- Information shown
+ + + +
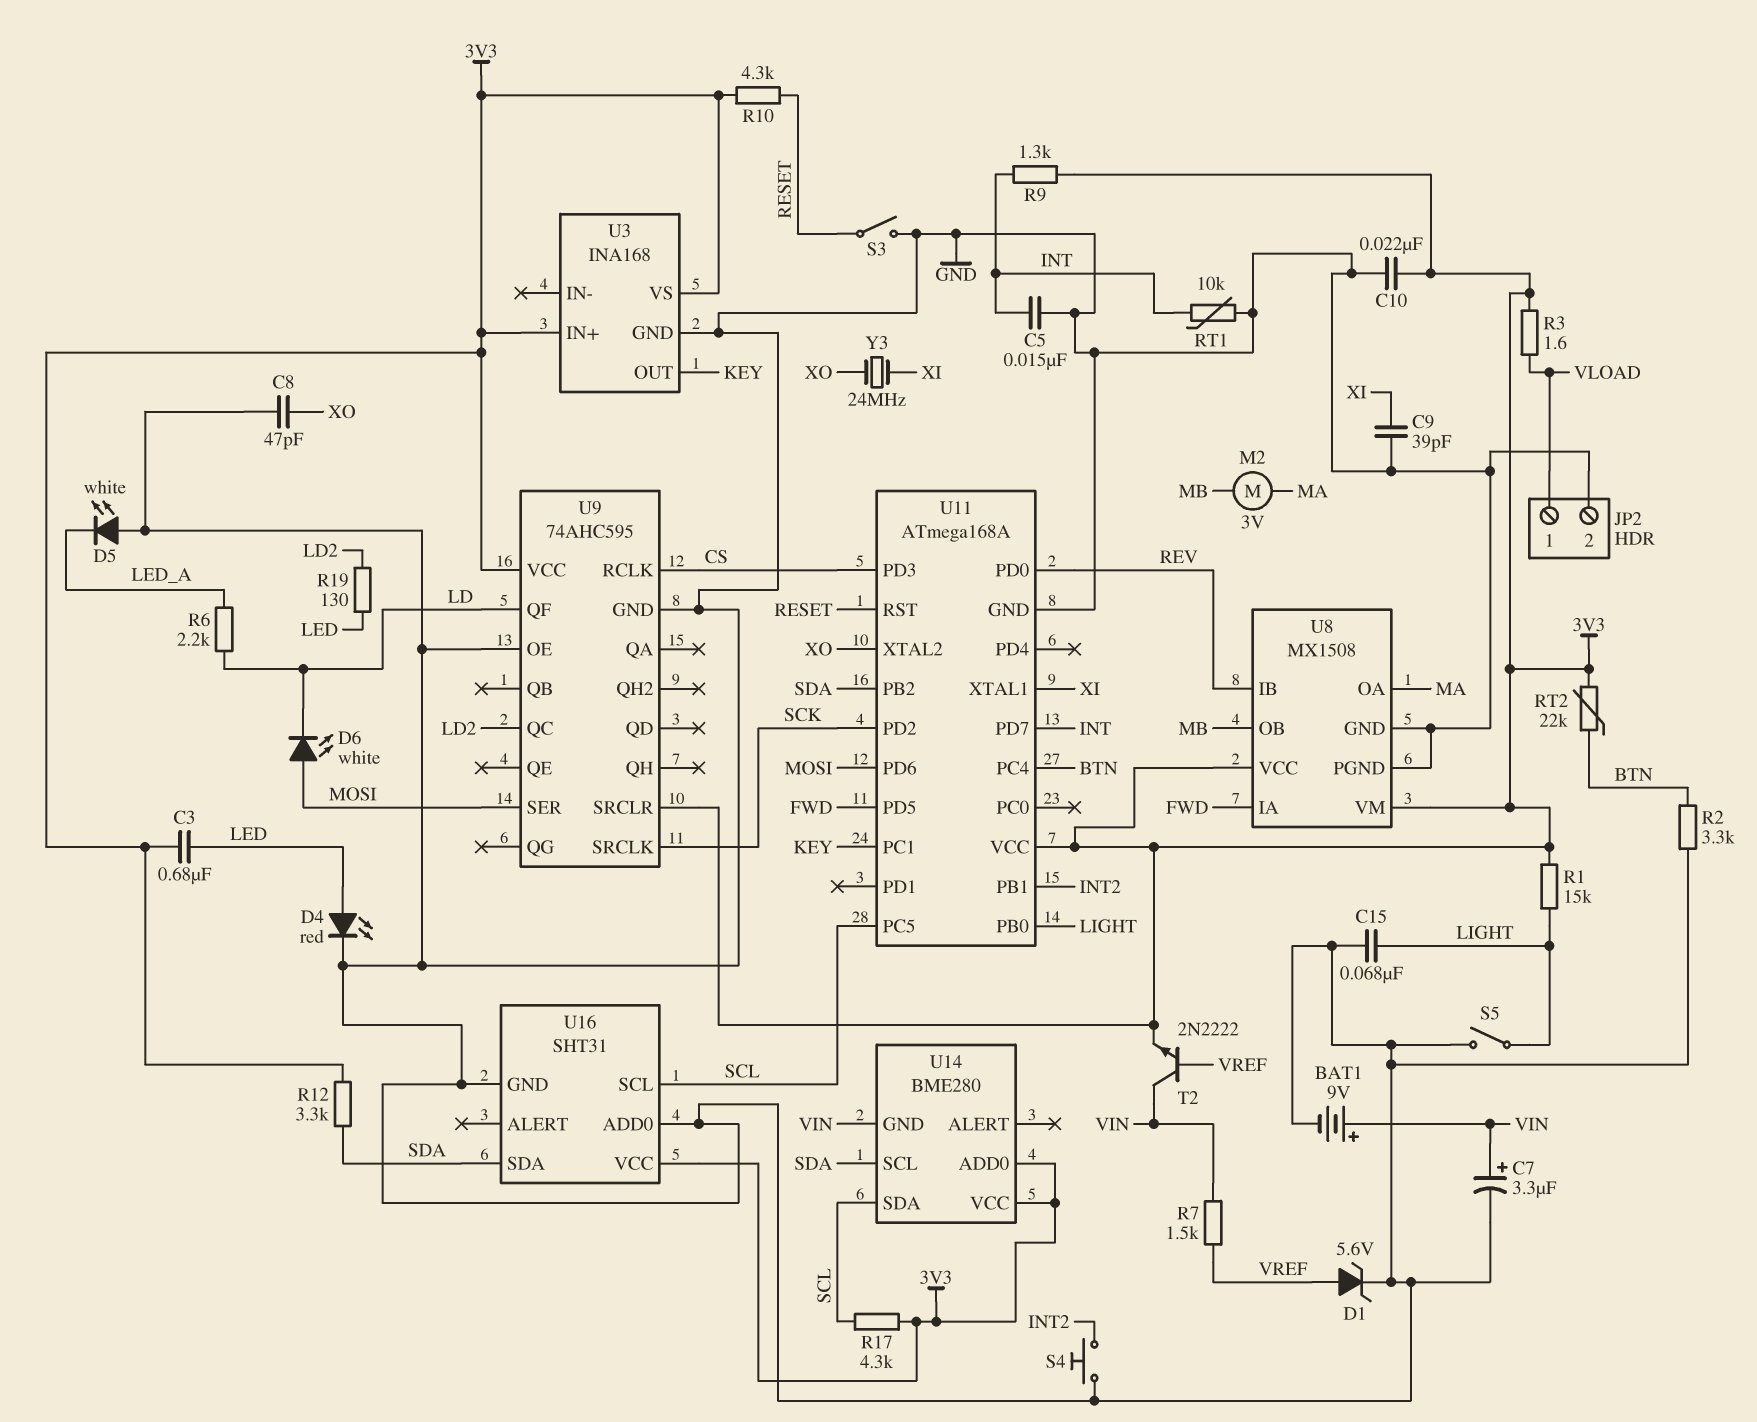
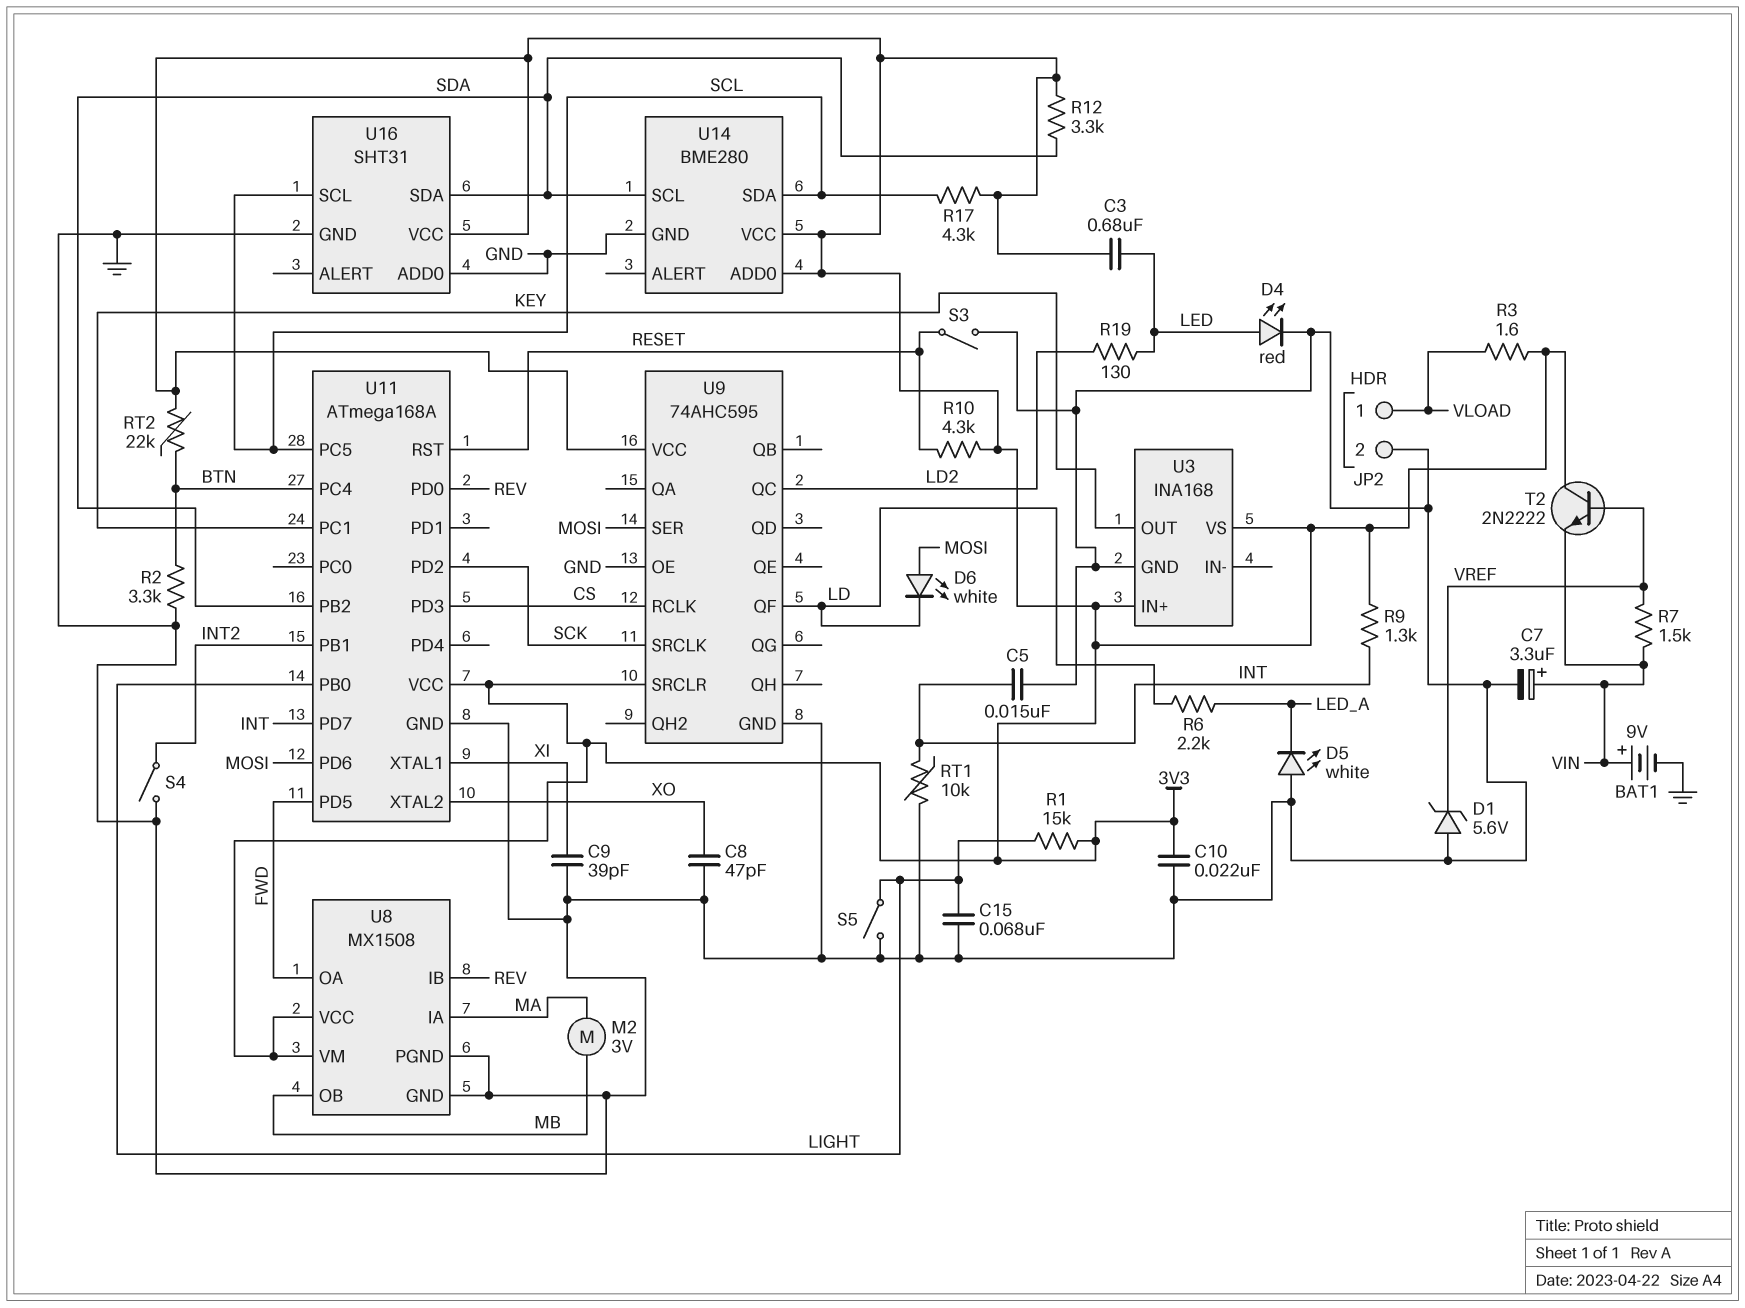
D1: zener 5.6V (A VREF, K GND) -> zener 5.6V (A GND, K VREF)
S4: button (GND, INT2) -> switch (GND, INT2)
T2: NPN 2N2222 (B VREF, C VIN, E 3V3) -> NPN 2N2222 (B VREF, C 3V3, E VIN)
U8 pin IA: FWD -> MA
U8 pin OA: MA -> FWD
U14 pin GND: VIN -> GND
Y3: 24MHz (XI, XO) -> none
+ + + +
- Directions for this task
Could you reproduce the data above exactly, without its pictures?

- Solved exercise
D1: zener 5.6V (A VREF, K GND) -> zener 5.6V (A GND, K VREF)
S4: button (GND, INT2) -> switch (GND, INT2)
T2: NPN 2N2222 (B VREF, C VIN, E 3V3) -> NPN 2N2222 (B VREF, C 3V3, E VIN)
U8 pin IA: FWD -> MA
U8 pin OA: MA -> FWD
U14 pin GND: VIN -> GND
Y3: 24MHz (XI, XO) -> none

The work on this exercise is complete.